EXERCISE: Please copy every line of the data in which the string "heart" appears.

Dataset excerpts
==============================

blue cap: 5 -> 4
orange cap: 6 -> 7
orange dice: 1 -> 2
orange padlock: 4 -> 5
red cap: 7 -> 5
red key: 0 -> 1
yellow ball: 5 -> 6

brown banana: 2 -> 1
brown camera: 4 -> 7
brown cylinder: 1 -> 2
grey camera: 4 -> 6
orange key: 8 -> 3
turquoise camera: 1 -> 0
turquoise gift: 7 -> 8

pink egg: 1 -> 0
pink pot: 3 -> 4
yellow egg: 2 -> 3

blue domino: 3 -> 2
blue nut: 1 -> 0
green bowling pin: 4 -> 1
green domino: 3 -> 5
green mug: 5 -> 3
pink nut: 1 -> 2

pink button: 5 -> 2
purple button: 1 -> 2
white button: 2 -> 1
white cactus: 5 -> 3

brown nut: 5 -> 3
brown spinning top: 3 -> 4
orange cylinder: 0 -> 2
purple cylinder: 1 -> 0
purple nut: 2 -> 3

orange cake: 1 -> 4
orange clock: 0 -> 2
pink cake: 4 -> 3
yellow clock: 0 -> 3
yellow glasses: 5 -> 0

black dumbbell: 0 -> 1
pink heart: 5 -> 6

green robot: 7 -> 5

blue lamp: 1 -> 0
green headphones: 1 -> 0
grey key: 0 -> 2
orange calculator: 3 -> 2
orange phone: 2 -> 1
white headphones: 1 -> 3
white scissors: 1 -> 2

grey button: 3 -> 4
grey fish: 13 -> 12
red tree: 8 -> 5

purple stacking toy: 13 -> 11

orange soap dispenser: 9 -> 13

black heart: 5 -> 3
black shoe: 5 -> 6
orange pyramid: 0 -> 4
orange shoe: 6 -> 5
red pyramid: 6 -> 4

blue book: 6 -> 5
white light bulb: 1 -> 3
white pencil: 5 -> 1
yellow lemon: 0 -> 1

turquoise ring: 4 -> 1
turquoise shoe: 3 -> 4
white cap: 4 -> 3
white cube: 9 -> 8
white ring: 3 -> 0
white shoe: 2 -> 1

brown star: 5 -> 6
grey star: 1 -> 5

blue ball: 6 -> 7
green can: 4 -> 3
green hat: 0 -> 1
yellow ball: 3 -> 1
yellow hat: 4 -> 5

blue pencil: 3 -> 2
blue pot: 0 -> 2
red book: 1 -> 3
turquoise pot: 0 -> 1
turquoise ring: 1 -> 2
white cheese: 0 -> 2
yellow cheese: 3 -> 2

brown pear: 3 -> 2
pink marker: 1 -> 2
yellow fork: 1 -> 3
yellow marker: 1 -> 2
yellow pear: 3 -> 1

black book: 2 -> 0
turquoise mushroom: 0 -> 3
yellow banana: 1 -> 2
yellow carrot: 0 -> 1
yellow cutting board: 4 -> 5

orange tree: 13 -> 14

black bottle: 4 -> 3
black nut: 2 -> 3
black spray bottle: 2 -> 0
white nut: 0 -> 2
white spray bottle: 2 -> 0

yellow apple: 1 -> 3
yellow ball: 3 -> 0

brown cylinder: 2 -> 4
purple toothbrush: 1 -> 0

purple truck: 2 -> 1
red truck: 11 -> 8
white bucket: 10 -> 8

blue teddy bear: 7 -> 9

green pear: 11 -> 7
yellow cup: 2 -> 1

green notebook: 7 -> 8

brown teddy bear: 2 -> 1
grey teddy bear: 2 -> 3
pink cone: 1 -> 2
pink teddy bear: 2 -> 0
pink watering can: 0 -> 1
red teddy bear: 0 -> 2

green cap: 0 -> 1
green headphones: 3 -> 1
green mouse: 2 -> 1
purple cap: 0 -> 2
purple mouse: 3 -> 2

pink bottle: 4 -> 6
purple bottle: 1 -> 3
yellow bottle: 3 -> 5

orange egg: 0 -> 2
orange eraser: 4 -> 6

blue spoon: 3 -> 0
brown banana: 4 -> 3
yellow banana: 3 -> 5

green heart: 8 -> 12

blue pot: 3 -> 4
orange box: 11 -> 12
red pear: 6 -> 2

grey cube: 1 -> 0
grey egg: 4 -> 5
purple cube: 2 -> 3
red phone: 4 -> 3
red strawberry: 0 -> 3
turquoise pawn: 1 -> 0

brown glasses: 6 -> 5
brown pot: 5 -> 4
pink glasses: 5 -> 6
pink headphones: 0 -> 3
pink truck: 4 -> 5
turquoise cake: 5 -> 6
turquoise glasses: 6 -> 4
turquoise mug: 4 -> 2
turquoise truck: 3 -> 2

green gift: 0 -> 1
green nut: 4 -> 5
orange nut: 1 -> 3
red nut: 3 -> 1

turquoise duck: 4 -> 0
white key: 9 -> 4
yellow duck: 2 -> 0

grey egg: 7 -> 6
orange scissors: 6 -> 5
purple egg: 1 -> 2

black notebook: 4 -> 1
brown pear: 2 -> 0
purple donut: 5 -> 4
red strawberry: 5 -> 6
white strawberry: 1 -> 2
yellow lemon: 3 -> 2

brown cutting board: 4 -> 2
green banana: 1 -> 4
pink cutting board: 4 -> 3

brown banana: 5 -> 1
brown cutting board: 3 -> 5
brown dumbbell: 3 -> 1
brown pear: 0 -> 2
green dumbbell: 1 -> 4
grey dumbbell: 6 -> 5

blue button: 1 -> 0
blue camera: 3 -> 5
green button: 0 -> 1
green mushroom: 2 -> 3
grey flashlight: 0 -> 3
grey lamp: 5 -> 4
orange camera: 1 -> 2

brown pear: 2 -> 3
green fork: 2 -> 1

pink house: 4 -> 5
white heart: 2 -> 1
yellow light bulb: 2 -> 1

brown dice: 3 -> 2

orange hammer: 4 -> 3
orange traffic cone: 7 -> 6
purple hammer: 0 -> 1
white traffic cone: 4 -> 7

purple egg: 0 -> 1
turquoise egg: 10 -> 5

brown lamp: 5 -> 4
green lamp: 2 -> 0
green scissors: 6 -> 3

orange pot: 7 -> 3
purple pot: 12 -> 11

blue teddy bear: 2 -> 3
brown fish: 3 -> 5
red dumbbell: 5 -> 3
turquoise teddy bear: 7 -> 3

==============================

SOLUTION:
pink heart: 5 -> 6
black heart: 5 -> 3
green heart: 8 -> 12
white heart: 2 -> 1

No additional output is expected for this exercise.